= Records provided =
'''

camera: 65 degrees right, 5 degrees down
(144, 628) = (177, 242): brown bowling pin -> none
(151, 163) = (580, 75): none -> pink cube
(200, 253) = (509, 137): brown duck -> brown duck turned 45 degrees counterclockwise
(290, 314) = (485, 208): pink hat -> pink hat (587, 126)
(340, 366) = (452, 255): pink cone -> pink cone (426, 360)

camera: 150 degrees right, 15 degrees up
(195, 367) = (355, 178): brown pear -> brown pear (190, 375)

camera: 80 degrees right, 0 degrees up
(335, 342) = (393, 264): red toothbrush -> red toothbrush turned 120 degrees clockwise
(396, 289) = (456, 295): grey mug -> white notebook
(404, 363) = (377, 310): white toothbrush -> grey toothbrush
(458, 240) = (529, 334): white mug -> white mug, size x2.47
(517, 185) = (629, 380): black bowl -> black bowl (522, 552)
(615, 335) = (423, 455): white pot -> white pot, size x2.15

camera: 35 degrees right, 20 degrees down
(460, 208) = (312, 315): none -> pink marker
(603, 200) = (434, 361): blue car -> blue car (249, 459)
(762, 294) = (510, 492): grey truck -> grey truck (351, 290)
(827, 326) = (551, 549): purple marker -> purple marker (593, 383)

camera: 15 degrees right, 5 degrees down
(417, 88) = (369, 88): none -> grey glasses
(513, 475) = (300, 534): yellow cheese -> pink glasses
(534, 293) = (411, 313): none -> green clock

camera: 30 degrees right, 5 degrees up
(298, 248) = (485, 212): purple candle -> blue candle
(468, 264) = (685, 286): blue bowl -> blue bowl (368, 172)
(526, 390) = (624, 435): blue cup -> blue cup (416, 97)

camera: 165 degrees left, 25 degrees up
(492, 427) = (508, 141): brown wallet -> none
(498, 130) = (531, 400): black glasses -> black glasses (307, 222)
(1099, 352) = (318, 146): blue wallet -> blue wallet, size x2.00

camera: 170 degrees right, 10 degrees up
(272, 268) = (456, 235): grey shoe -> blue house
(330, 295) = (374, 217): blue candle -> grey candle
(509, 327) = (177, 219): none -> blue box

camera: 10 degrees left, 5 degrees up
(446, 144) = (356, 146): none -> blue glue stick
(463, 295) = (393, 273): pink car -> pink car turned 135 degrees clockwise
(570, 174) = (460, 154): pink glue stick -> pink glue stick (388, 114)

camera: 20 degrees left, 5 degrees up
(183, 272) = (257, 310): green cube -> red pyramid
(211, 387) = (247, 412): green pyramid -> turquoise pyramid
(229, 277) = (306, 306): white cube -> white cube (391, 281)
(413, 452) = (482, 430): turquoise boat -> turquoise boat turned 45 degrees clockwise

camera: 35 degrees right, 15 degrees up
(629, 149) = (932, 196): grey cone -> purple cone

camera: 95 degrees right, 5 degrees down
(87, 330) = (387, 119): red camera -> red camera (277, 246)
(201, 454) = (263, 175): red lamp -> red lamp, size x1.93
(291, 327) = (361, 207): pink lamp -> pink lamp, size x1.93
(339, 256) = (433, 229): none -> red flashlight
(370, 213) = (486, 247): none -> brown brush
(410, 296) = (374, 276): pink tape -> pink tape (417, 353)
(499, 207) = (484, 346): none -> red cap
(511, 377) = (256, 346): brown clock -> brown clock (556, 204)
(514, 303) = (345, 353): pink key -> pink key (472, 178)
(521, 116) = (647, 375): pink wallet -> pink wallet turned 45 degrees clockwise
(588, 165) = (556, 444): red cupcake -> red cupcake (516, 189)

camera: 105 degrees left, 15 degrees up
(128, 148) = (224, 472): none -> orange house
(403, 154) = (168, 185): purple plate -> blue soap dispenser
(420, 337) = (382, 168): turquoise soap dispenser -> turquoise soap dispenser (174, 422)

'''

= Problem description =
Your task is to reproduce the records in full, without any alteration.

= Task response =
camera: 65 degrees right, 5 degrees down
(144, 628) = (177, 242): brown bowling pin -> none
(151, 163) = (580, 75): none -> pink cube
(200, 253) = (509, 137): brown duck -> brown duck turned 45 degrees counterclockwise
(290, 314) = (485, 208): pink hat -> pink hat (587, 126)
(340, 366) = (452, 255): pink cone -> pink cone (426, 360)

camera: 150 degrees right, 15 degrees up
(195, 367) = (355, 178): brown pear -> brown pear (190, 375)

camera: 80 degrees right, 0 degrees up
(335, 342) = (393, 264): red toothbrush -> red toothbrush turned 120 degrees clockwise
(396, 289) = (456, 295): grey mug -> white notebook
(404, 363) = (377, 310): white toothbrush -> grey toothbrush
(458, 240) = (529, 334): white mug -> white mug, size x2.47
(517, 185) = (629, 380): black bowl -> black bowl (522, 552)
(615, 335) = (423, 455): white pot -> white pot, size x2.15

camera: 35 degrees right, 20 degrees down
(460, 208) = (312, 315): none -> pink marker
(603, 200) = (434, 361): blue car -> blue car (249, 459)
(762, 294) = (510, 492): grey truck -> grey truck (351, 290)
(827, 326) = (551, 549): purple marker -> purple marker (593, 383)

camera: 15 degrees right, 5 degrees down
(417, 88) = (369, 88): none -> grey glasses
(513, 475) = (300, 534): yellow cheese -> pink glasses
(534, 293) = (411, 313): none -> green clock

camera: 30 degrees right, 5 degrees up
(298, 248) = (485, 212): purple candle -> blue candle
(468, 264) = (685, 286): blue bowl -> blue bowl (368, 172)
(526, 390) = (624, 435): blue cup -> blue cup (416, 97)

camera: 165 degrees left, 25 degrees up
(492, 427) = (508, 141): brown wallet -> none
(498, 130) = (531, 400): black glasses -> black glasses (307, 222)
(1099, 352) = (318, 146): blue wallet -> blue wallet, size x2.00

camera: 170 degrees right, 10 degrees up
(272, 268) = (456, 235): grey shoe -> blue house
(330, 295) = (374, 217): blue candle -> grey candle
(509, 327) = (177, 219): none -> blue box

camera: 10 degrees left, 5 degrees up
(446, 144) = (356, 146): none -> blue glue stick
(463, 295) = (393, 273): pink car -> pink car turned 135 degrees clockwise
(570, 174) = (460, 154): pink glue stick -> pink glue stick (388, 114)

camera: 20 degrees left, 5 degrees up
(183, 272) = (257, 310): green cube -> red pyramid
(211, 387) = (247, 412): green pyramid -> turquoise pyramid
(229, 277) = (306, 306): white cube -> white cube (391, 281)
(413, 452) = (482, 430): turquoise boat -> turquoise boat turned 45 degrees clockwise

camera: 35 degrees right, 15 degrees up
(629, 149) = (932, 196): grey cone -> purple cone

camera: 95 degrees right, 5 degrees down
(87, 330) = (387, 119): red camera -> red camera (277, 246)
(201, 454) = (263, 175): red lamp -> red lamp, size x1.93
(291, 327) = (361, 207): pink lamp -> pink lamp, size x1.93
(339, 256) = (433, 229): none -> red flashlight
(370, 213) = (486, 247): none -> brown brush
(410, 296) = (374, 276): pink tape -> pink tape (417, 353)
(499, 207) = (484, 346): none -> red cap
(511, 377) = (256, 346): brown clock -> brown clock (556, 204)
(514, 303) = (345, 353): pink key -> pink key (472, 178)
(521, 116) = (647, 375): pink wallet -> pink wallet turned 45 degrees clockwise
(588, 165) = (556, 444): red cupcake -> red cupcake (516, 189)

camera: 105 degrees left, 15 degrees up
(128, 148) = (224, 472): none -> orange house
(403, 154) = (168, 185): purple plate -> blue soap dispenser
(420, 337) = (382, 168): turquoise soap dispenser -> turquoise soap dispenser (174, 422)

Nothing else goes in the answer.